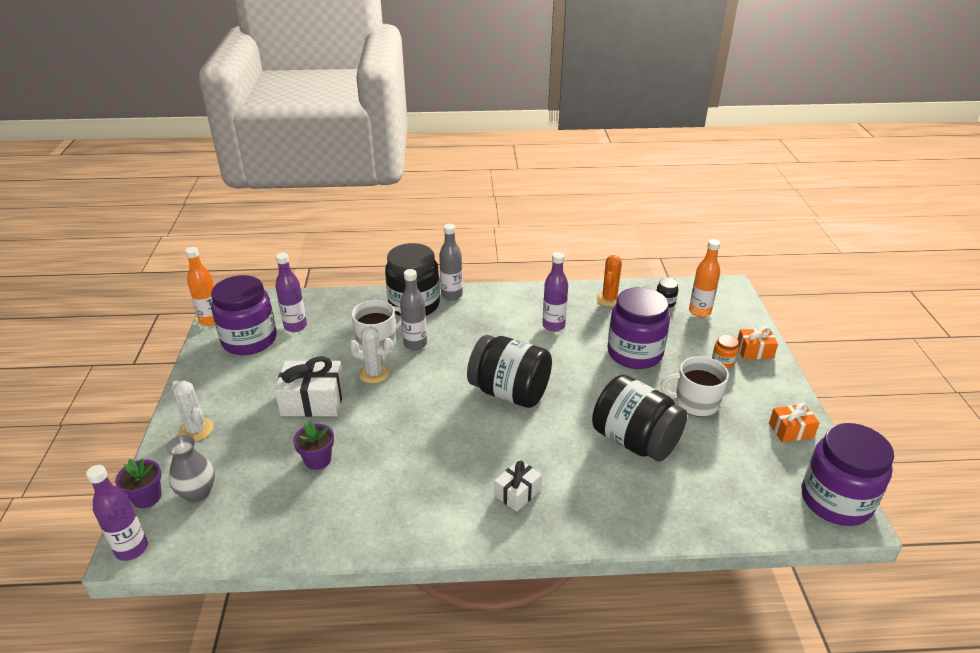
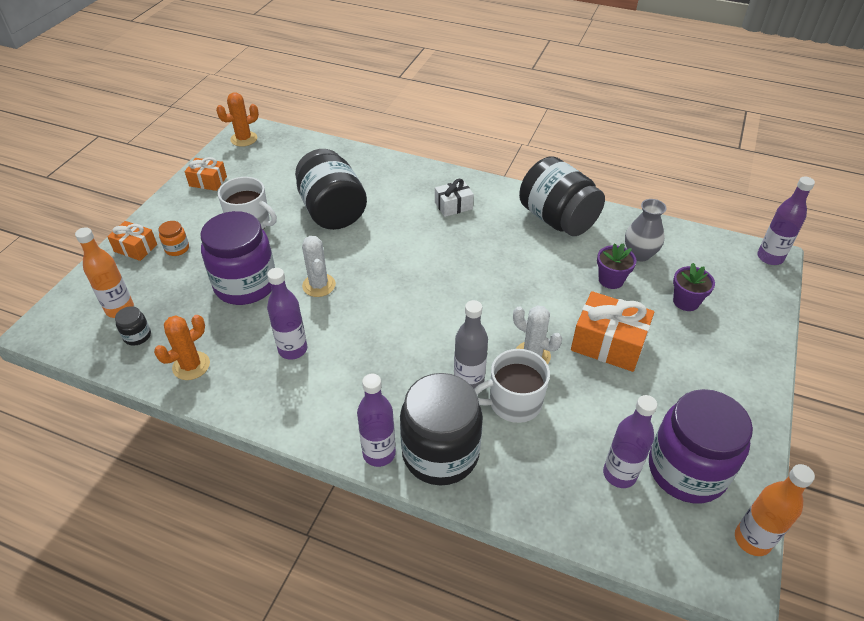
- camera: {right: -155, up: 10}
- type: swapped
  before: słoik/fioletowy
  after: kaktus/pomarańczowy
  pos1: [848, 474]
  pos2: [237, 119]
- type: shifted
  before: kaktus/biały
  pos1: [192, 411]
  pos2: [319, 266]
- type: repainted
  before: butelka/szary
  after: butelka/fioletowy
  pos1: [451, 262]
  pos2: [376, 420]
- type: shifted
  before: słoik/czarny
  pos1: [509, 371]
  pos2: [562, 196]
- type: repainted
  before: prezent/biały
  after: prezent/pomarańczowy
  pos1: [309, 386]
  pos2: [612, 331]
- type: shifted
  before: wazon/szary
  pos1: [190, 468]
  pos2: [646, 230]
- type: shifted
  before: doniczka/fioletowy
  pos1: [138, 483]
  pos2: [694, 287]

++++++++++

Work required:
Only the lines with the string "prezent" are wanted; pick them out of the records above and copy them.

Exercise result:
  before: prezent/biały
  after: prezent/pomarańczowy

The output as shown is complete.